> _TASK MATERIAL_:

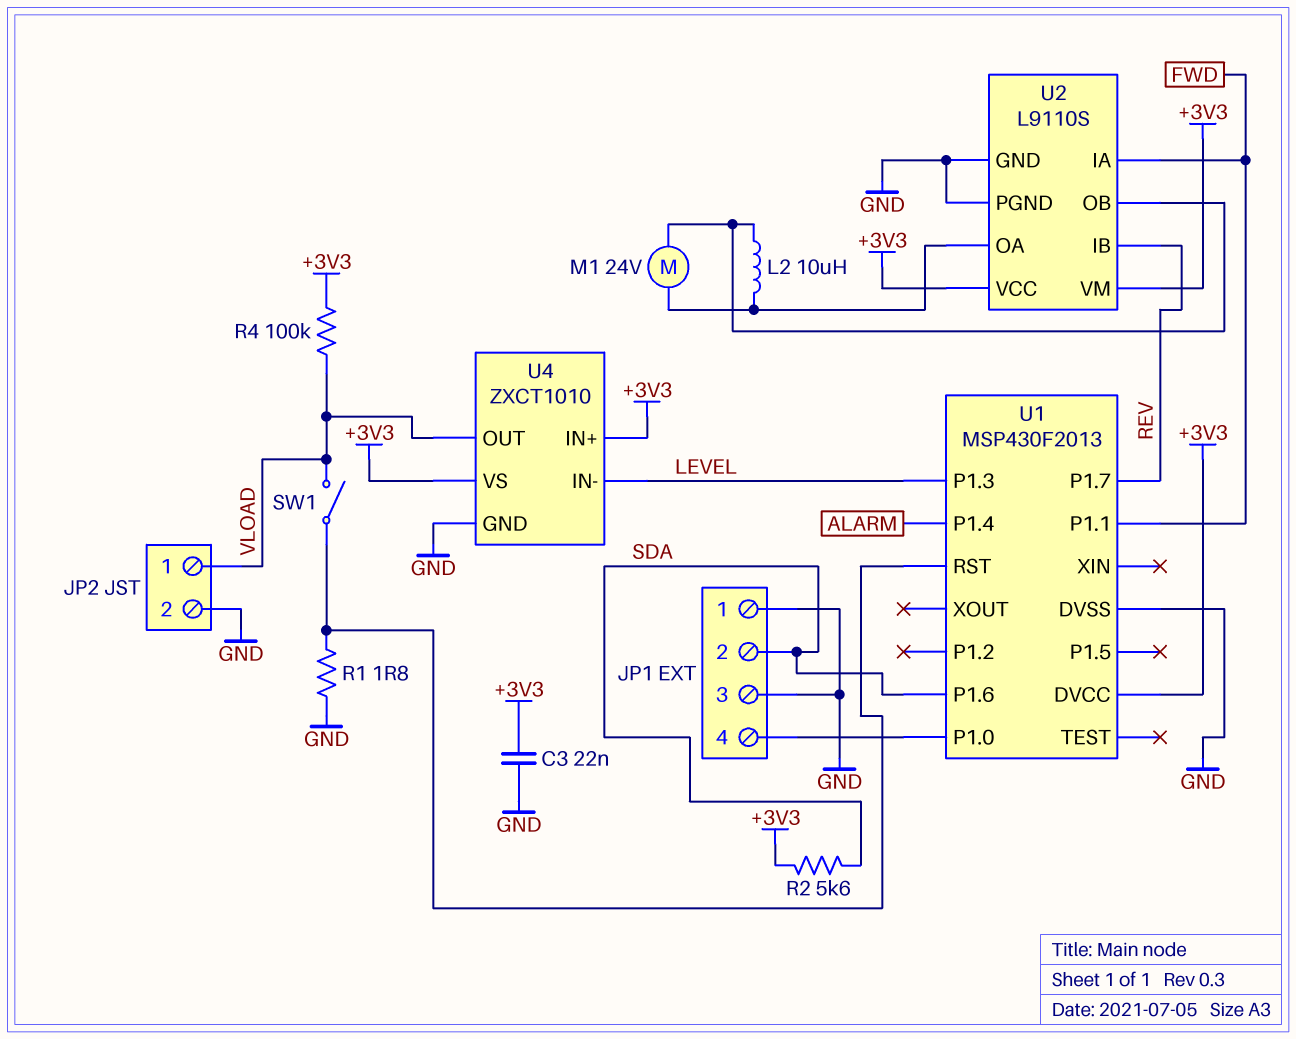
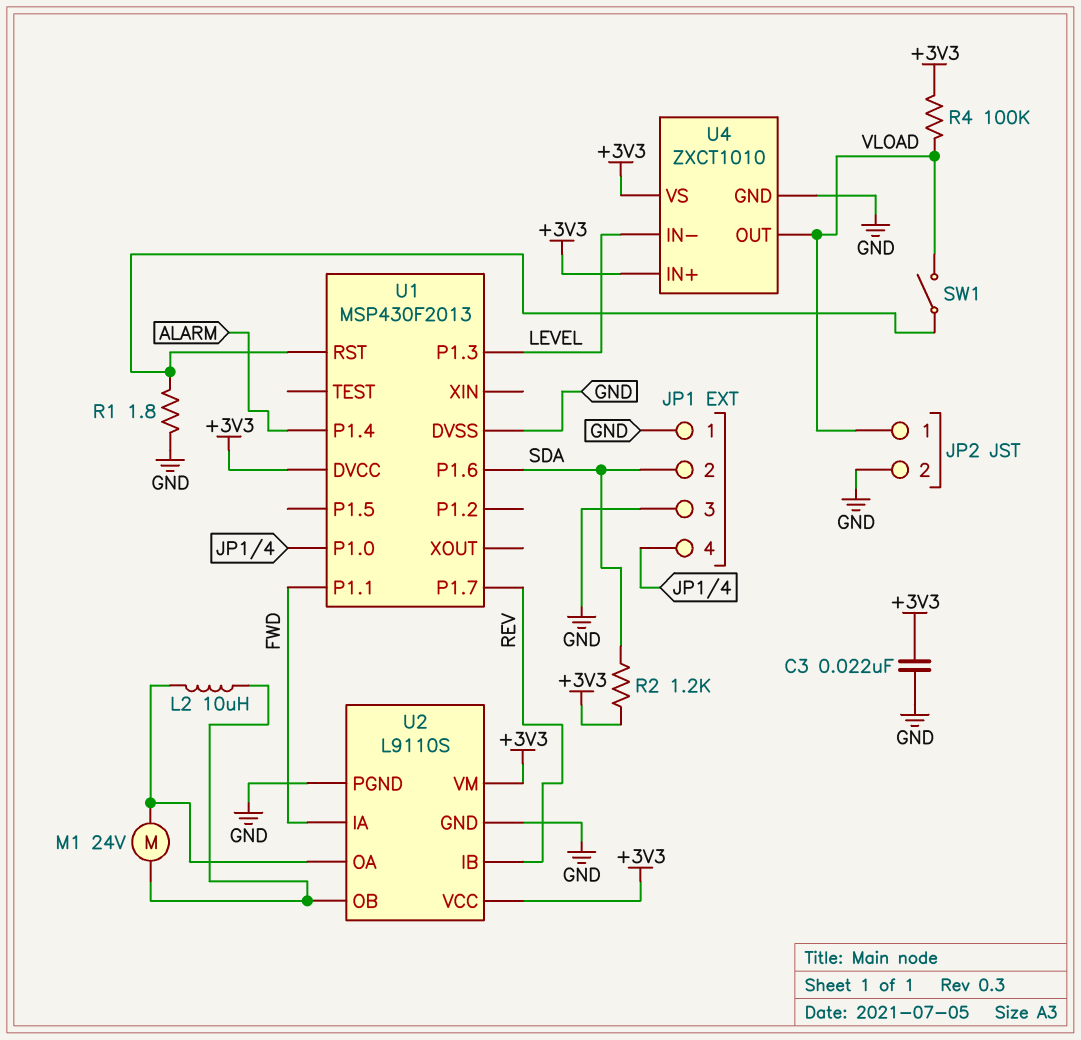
R2: 5.6k (+3V3, SDA) -> 1.2k (+3V3, SDA)

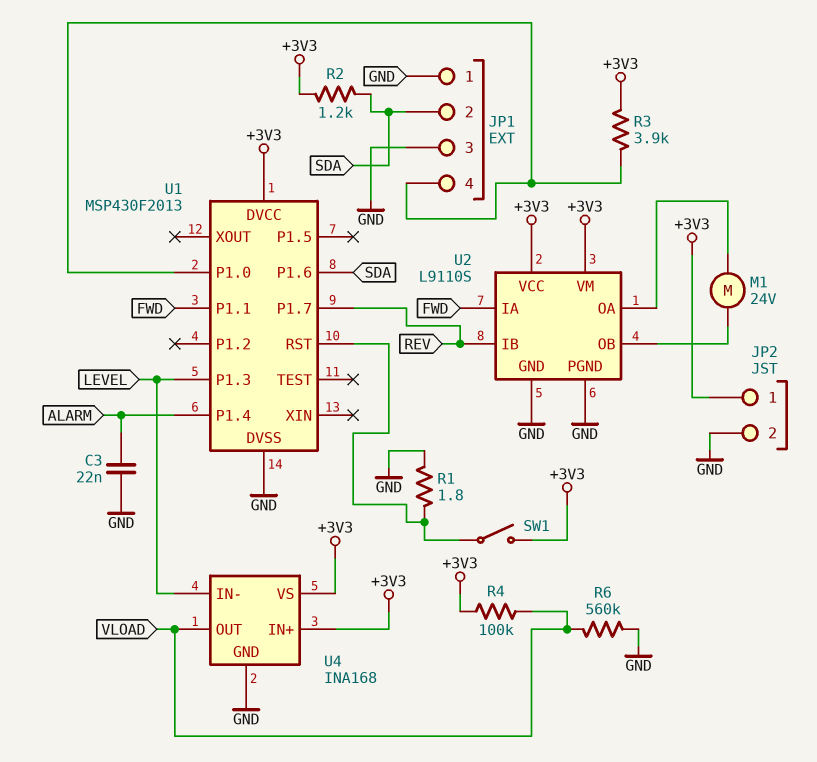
C3: 22nF (+3V3, GND) -> 22nF (ALARM, GND)
JP2 pin 1: VLOAD -> +3V3
L2: 10uH (U2/OA, U2/OB) -> none
R3: none -> 3.9k (+3V3, JP1/4)
R6: none -> 560k (GND, VLOAD)
SW1: switch (U1/RST, VLOAD) -> switch (+3V3, U1/RST)
U4: ZXCT1010 -> INA168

> _TASK BRIEF_: With the line containing "C3: 22nF (+3V3, GND) -> 22nF (ALARM, GND)" as the first and the final line of the records as the last, copy that span exactly and nothing more.

> _EXERCISE RESULT_:
C3: 22nF (+3V3, GND) -> 22nF (ALARM, GND)
JP2 pin 1: VLOAD -> +3V3
L2: 10uH (U2/OA, U2/OB) -> none
R3: none -> 3.9k (+3V3, JP1/4)
R6: none -> 560k (GND, VLOAD)
SW1: switch (U1/RST, VLOAD) -> switch (+3V3, U1/RST)
U4: ZXCT1010 -> INA168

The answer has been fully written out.